[PROBLEM STATEMENT] Each entry is to be given again word for word; images are dropped.

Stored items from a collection
★ ★ ★ ★
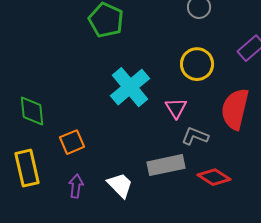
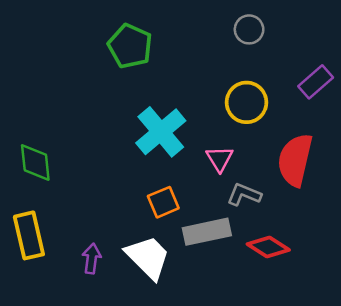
orange square: (72, 142) -> (163, 202), moved
white trapezoid: (120, 185) -> (148, 257), size x1.4

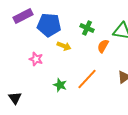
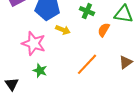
pink star: (36, 59) -> (34, 43), size x1.6
green star: (60, 85) -> (40, 71), moved

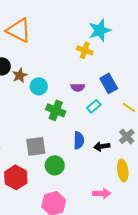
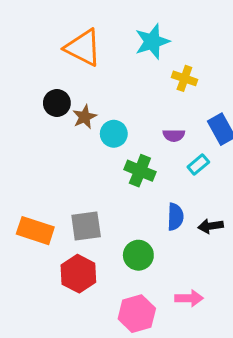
cyan star: (100, 30) -> (152, 42), moved
gray square: (36, 146) -> (86, 226), moved
pink arrow: (102, 193) -> (189, 298), moved

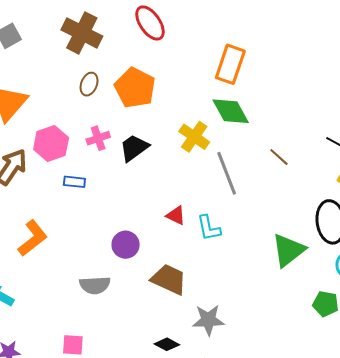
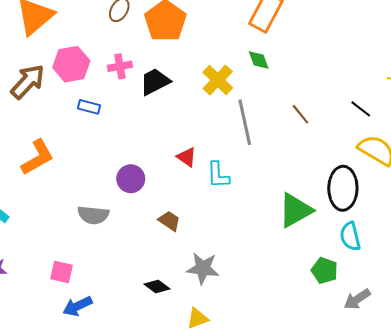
green diamond: (231, 111) -> (259, 60), size x0.6
brown trapezoid: (169, 279) -> (169, 221), size x0.6

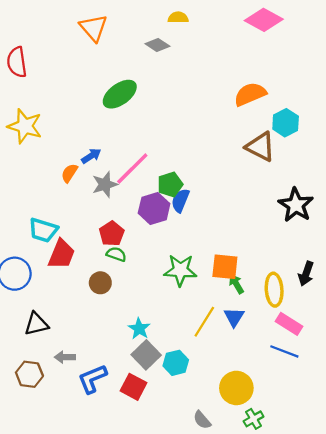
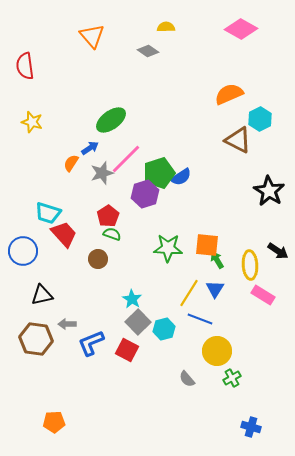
green ellipse: (120, 94) -> (111, 120), moved
yellow star: (25, 126) -> (32, 122), size x0.7
green pentagon: (170, 184) -> (159, 173), size x1.4
blue semicircle: (180, 200) -> (181, 177), moved, turned -145
red trapezoid: (61, 254) -> (64, 234), turned -64
black arrow: (306, 274) -> (278, 251), turned -75
blue line: (284, 351) -> (200, 319), moved
brown hexagon: (29, 374) -> (36, 339), size x1.4

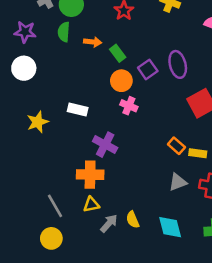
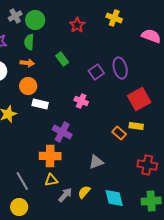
orange arrow: (93, 42) -> (27, 63), moved
green rectangle: (118, 53) -> (62, 59), moved
orange circle: (121, 81) -> (28, 86), moved
yellow rectangle: (198, 153) -> (136, 126), moved
gray triangle: (178, 182) -> (96, 162), moved
yellow semicircle: (133, 220) -> (84, 192), turned 64

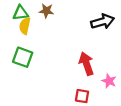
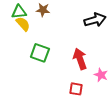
yellow semicircle: (25, 26) -> (23, 24), turned 126
green square: (23, 57) -> (40, 53), moved

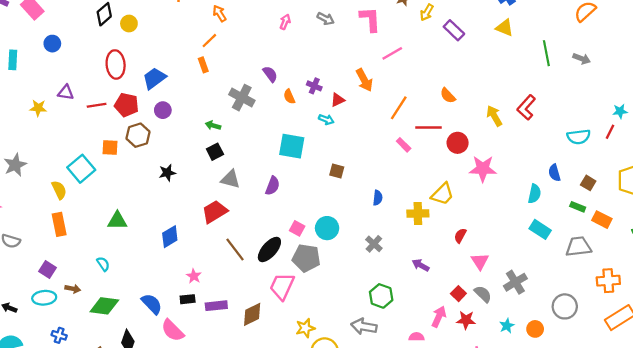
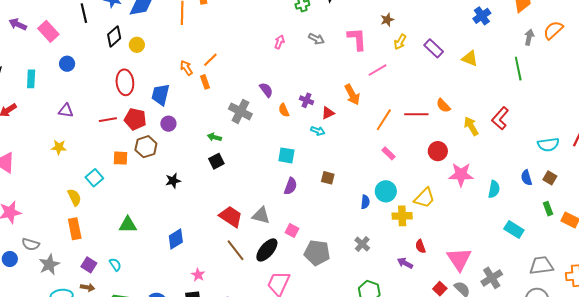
yellow arrow: (427, 12) -> (400, 42), moved
orange arrow: (219, 13) -> (186, 68), moved
yellow triangle: (505, 28) -> (470, 58), moved
gray arrow: (582, 59) -> (529, 37), moved, turned -98
blue trapezoid: (154, 78) -> (160, 95), turned -40
purple triangle: (66, 92) -> (66, 111), moved
orange semicircle: (448, 96) -> (443, 106), moved
yellow star: (38, 108) -> (59, 147), moved
red line: (428, 127) -> (416, 114), moved
cyan square: (292, 146) -> (286, 155), size x0.7
gray star: (15, 165) -> (49, 264), moved
cyan square: (81, 169) -> (94, 178), size x0.7
gray triangle: (230, 179) -> (261, 215), moved
brown square: (588, 183) -> (550, 178), moved
purple semicircle: (273, 186) -> (291, 186), moved
cyan semicircle: (534, 194) -> (494, 189), moved
green rectangle: (578, 207) -> (548, 209), turned 48
red trapezoid: (215, 212) -> (231, 217), moved, turned 65
cyan circle: (327, 228) -> (386, 191), moved
red semicircle: (460, 236) -> (420, 246), moved, turned -48
gray trapezoid: (578, 247) -> (541, 265), moved
gray pentagon: (306, 258) -> (317, 253), moved
pink triangle: (480, 261) -> (459, 259), size x1.5
purple square: (47, 270) -> (89, 265), moved

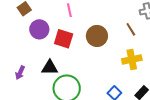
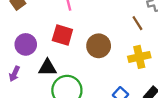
purple circle: (39, 29) -> (26, 44), moved
brown circle: (97, 36) -> (99, 46), moved

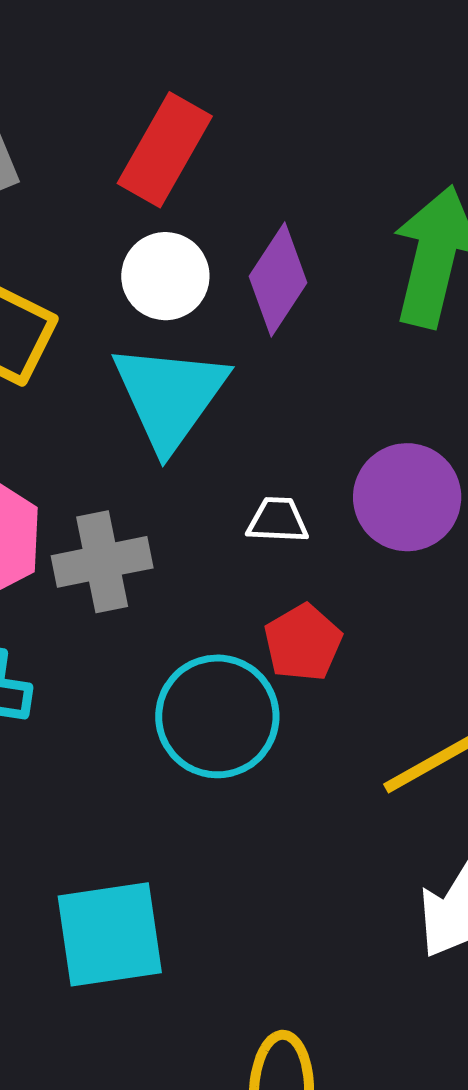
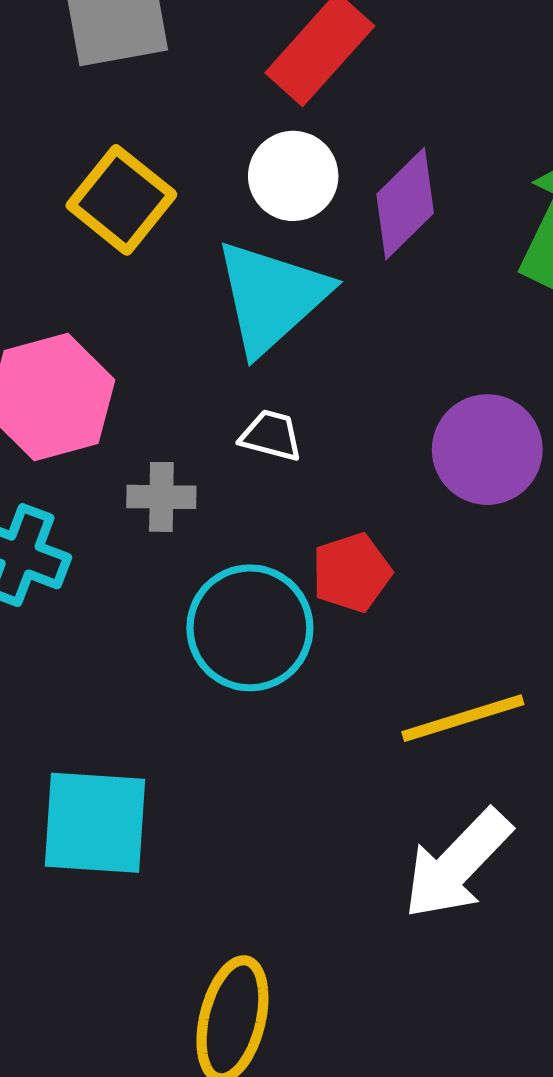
white trapezoid: (277, 520) -> (271, 435), moved
gray cross: (102, 562) -> (161, 497), moved, size x0.7

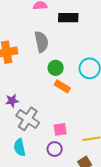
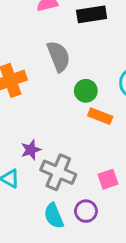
purple circle: (55, 149) -> (86, 211), moved

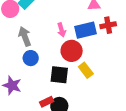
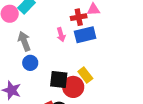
red cross: (108, 25) -> (79, 17), moved
red circle: (72, 51) -> (73, 87), moved

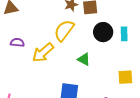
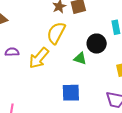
black circle: (103, 32) -> (97, 44), moved

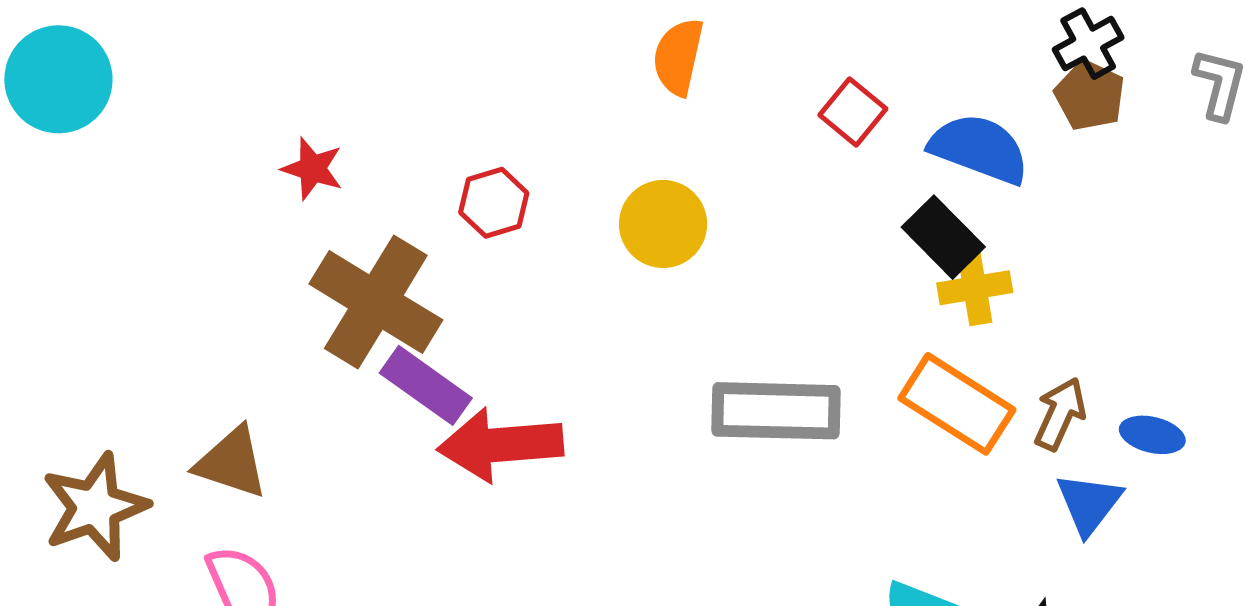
★ ★ ★ ★
[RESULT OF THE TASK]
orange square: (72, 142) -> (163, 202), moved
white trapezoid: (120, 185) -> (148, 257), size x1.4

pink star: (36, 59) -> (34, 43), size x1.6
green star: (60, 85) -> (40, 71), moved

cyan star: (100, 30) -> (152, 42), moved
gray square: (36, 146) -> (86, 226), moved
pink arrow: (102, 193) -> (189, 298), moved

green diamond: (231, 111) -> (259, 60), size x0.6
brown trapezoid: (169, 279) -> (169, 221), size x0.6

green ellipse: (120, 94) -> (111, 120), moved
yellow star: (25, 126) -> (32, 122), size x0.7
green pentagon: (170, 184) -> (159, 173), size x1.4
blue semicircle: (180, 200) -> (181, 177), moved, turned -145
red trapezoid: (61, 254) -> (64, 234), turned -64
black arrow: (306, 274) -> (278, 251), turned -75
blue line: (284, 351) -> (200, 319), moved
brown hexagon: (29, 374) -> (36, 339), size x1.4

orange arrow: (93, 42) -> (27, 63), moved
green rectangle: (118, 53) -> (62, 59), moved
orange circle: (121, 81) -> (28, 86), moved
yellow rectangle: (198, 153) -> (136, 126), moved
gray triangle: (178, 182) -> (96, 162), moved
yellow semicircle: (133, 220) -> (84, 192), turned 64

yellow semicircle: (25, 26) -> (23, 24), turned 126
green square: (23, 57) -> (40, 53), moved

yellow arrow: (427, 12) -> (400, 42), moved
orange arrow: (219, 13) -> (186, 68), moved
yellow triangle: (505, 28) -> (470, 58), moved
gray arrow: (582, 59) -> (529, 37), moved, turned -98
blue trapezoid: (154, 78) -> (160, 95), turned -40
purple triangle: (66, 92) -> (66, 111), moved
orange semicircle: (448, 96) -> (443, 106), moved
yellow star: (38, 108) -> (59, 147), moved
red line: (428, 127) -> (416, 114), moved
cyan square: (292, 146) -> (286, 155), size x0.7
gray star: (15, 165) -> (49, 264), moved
cyan square: (81, 169) -> (94, 178), size x0.7
gray triangle: (230, 179) -> (261, 215), moved
brown square: (588, 183) -> (550, 178), moved
purple semicircle: (273, 186) -> (291, 186), moved
cyan semicircle: (534, 194) -> (494, 189), moved
green rectangle: (578, 207) -> (548, 209), turned 48
red trapezoid: (215, 212) -> (231, 217), moved, turned 65
cyan circle: (327, 228) -> (386, 191), moved
red semicircle: (460, 236) -> (420, 246), moved, turned -48
gray trapezoid: (578, 247) -> (541, 265), moved
gray pentagon: (306, 258) -> (317, 253), moved
pink triangle: (480, 261) -> (459, 259), size x1.5
purple square: (47, 270) -> (89, 265), moved

purple circle: (39, 29) -> (26, 44), moved
brown circle: (97, 36) -> (99, 46), moved

white trapezoid: (277, 520) -> (271, 435), moved
gray cross: (102, 562) -> (161, 497), moved, size x0.7

purple circle: (55, 149) -> (86, 211), moved

red cross: (108, 25) -> (79, 17), moved
red circle: (72, 51) -> (73, 87), moved

black circle: (103, 32) -> (97, 44), moved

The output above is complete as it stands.